### Task directions:
Restate verbatim the span of lines below between the line with "V2: AC 10mV" and the line with "D105: diode 1N4004", including those two lines, and only that span.

Records from a dataset
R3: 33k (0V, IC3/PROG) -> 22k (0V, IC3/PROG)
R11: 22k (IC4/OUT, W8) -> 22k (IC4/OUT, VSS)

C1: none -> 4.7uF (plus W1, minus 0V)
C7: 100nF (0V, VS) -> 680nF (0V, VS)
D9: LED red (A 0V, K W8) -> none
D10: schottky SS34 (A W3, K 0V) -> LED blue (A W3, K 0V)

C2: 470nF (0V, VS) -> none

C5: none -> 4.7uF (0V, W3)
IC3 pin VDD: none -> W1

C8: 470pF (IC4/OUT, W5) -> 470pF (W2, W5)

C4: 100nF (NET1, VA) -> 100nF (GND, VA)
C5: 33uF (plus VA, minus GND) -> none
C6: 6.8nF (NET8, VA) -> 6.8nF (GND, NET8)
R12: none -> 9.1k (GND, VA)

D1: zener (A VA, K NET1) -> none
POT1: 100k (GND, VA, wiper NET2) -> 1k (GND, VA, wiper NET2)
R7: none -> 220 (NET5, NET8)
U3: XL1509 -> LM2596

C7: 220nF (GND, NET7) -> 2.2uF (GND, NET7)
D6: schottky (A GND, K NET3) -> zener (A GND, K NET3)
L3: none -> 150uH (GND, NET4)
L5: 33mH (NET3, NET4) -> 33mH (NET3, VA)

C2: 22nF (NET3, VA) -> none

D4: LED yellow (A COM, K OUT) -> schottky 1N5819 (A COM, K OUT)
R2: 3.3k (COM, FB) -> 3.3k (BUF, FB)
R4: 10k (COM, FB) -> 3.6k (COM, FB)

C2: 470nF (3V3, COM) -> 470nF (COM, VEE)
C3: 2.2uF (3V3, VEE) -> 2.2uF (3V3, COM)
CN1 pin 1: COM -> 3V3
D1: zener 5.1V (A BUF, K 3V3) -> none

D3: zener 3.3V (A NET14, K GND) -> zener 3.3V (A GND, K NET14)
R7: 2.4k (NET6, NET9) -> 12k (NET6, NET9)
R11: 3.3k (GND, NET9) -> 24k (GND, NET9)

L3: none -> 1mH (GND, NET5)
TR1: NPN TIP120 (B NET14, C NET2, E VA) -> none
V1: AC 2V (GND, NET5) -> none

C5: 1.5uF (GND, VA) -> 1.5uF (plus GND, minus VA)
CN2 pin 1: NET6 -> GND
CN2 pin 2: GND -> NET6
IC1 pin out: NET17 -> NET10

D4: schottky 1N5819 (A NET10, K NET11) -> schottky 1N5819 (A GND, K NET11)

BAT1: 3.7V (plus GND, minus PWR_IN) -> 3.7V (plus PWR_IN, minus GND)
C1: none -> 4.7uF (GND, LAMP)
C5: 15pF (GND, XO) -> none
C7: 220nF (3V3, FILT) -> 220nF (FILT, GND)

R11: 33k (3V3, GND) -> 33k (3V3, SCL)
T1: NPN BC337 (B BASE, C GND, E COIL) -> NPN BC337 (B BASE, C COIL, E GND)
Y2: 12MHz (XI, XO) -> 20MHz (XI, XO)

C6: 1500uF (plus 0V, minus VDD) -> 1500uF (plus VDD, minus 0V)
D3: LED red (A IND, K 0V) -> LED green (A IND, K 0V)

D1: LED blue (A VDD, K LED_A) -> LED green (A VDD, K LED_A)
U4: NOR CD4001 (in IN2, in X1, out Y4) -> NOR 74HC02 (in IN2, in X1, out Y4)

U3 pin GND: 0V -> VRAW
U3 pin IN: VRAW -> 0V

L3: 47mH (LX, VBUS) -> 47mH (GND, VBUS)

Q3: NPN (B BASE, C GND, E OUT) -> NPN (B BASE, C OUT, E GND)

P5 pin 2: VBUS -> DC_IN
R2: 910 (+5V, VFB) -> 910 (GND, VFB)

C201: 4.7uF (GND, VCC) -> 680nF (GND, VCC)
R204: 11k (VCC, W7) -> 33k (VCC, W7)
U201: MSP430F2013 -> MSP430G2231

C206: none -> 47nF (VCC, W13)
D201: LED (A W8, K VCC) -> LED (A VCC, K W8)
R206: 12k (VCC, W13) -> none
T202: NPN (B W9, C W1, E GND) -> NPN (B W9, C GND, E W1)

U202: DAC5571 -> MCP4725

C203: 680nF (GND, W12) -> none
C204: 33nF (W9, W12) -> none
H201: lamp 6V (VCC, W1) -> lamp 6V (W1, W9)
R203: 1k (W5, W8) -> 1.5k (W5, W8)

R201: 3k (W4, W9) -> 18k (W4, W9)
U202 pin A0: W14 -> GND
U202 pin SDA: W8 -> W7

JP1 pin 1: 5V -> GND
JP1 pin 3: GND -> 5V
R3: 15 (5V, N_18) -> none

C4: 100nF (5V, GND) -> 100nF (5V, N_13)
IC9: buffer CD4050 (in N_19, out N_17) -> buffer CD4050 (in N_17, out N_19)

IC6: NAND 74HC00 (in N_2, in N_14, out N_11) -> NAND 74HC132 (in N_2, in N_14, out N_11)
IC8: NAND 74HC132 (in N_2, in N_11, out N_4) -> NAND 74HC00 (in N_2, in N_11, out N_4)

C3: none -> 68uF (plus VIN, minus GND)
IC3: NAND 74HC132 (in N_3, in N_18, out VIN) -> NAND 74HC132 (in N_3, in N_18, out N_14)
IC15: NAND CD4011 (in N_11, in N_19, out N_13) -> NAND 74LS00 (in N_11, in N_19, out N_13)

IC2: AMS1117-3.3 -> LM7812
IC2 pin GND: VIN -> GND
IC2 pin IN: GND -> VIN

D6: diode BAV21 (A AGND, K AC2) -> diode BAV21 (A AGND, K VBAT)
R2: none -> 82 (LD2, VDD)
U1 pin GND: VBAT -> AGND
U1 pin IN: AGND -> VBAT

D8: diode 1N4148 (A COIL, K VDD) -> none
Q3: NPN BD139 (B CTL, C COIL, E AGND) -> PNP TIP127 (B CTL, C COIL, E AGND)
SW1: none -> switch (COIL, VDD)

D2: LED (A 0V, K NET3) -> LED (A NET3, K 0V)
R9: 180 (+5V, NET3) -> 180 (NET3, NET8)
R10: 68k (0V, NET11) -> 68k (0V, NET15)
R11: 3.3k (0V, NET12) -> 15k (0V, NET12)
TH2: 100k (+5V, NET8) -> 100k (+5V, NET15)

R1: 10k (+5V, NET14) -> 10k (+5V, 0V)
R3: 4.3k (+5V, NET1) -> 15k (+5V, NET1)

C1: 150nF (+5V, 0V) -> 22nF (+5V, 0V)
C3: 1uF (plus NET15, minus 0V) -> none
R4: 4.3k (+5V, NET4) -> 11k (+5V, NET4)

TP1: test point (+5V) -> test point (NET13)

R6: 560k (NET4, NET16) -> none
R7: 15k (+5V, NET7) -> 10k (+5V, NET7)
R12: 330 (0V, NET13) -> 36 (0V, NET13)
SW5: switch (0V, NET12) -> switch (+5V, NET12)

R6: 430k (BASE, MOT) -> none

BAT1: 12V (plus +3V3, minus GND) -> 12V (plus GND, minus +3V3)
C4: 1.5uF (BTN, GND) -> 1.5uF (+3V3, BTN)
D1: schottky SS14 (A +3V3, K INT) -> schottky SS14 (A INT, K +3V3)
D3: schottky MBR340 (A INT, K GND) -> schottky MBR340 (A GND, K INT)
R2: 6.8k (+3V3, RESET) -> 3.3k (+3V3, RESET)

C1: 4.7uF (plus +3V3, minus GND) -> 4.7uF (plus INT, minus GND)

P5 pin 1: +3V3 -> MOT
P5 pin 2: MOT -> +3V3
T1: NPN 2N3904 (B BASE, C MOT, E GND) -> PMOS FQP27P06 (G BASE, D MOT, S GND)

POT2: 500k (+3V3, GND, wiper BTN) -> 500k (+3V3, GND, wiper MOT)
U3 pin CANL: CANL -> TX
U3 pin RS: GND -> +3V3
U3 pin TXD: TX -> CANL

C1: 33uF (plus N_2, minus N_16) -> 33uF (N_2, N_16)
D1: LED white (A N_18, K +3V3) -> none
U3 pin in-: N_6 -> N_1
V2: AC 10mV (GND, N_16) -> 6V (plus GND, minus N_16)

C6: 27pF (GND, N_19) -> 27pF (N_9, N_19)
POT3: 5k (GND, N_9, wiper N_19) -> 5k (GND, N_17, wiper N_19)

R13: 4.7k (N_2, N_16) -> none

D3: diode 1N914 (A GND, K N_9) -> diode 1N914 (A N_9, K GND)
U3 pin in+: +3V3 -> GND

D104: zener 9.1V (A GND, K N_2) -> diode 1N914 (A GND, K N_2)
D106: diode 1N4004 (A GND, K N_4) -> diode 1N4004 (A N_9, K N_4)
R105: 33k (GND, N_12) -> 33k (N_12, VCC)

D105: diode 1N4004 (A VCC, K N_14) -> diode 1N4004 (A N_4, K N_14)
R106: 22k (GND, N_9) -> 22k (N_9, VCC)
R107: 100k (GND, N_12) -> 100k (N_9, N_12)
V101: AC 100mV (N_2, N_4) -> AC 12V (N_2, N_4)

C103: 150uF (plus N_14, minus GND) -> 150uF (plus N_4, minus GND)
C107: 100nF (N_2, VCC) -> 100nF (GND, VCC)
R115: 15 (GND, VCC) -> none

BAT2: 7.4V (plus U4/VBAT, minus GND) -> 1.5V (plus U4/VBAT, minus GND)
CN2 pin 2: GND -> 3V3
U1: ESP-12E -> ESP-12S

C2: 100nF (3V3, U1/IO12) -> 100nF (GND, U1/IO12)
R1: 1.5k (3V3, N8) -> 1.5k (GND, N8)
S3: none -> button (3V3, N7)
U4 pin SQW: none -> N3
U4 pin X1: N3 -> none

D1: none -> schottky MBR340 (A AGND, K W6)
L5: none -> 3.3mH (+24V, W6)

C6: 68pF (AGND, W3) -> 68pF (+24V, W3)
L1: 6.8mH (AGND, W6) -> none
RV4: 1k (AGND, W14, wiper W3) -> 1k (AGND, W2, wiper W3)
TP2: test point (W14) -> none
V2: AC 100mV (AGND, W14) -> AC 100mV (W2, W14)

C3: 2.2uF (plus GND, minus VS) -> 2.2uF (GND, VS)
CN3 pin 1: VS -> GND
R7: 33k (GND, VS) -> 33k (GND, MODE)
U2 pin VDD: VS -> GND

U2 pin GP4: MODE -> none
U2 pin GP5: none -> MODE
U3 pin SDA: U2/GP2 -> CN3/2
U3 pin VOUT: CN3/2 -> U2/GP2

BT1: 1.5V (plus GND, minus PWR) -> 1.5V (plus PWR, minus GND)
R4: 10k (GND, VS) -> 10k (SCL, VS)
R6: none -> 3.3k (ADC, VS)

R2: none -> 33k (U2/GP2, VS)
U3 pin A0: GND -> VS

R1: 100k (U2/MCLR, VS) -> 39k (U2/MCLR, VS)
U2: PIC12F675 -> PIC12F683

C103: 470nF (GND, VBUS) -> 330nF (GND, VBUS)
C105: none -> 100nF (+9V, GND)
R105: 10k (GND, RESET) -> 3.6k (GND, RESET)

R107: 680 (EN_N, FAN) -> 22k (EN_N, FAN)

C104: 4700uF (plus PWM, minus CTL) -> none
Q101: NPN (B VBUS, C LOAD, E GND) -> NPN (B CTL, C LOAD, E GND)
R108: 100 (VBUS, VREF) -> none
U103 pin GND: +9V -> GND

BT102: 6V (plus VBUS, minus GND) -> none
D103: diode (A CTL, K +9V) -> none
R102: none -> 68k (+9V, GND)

### Answer to the exercise:
V2: AC 10mV (GND, N_16) -> 6V (plus GND, minus N_16)

C6: 27pF (GND, N_19) -> 27pF (N_9, N_19)
POT3: 5k (GND, N_9, wiper N_19) -> 5k (GND, N_17, wiper N_19)

R13: 4.7k (N_2, N_16) -> none

D3: diode 1N914 (A GND, K N_9) -> diode 1N914 (A N_9, K GND)
U3 pin in+: +3V3 -> GND

D104: zener 9.1V (A GND, K N_2) -> diode 1N914 (A GND, K N_2)
D106: diode 1N4004 (A GND, K N_4) -> diode 1N4004 (A N_9, K N_4)
R105: 33k (GND, N_12) -> 33k (N_12, VCC)

D105: diode 1N4004 (A VCC, K N_14) -> diode 1N4004 (A N_4, K N_14)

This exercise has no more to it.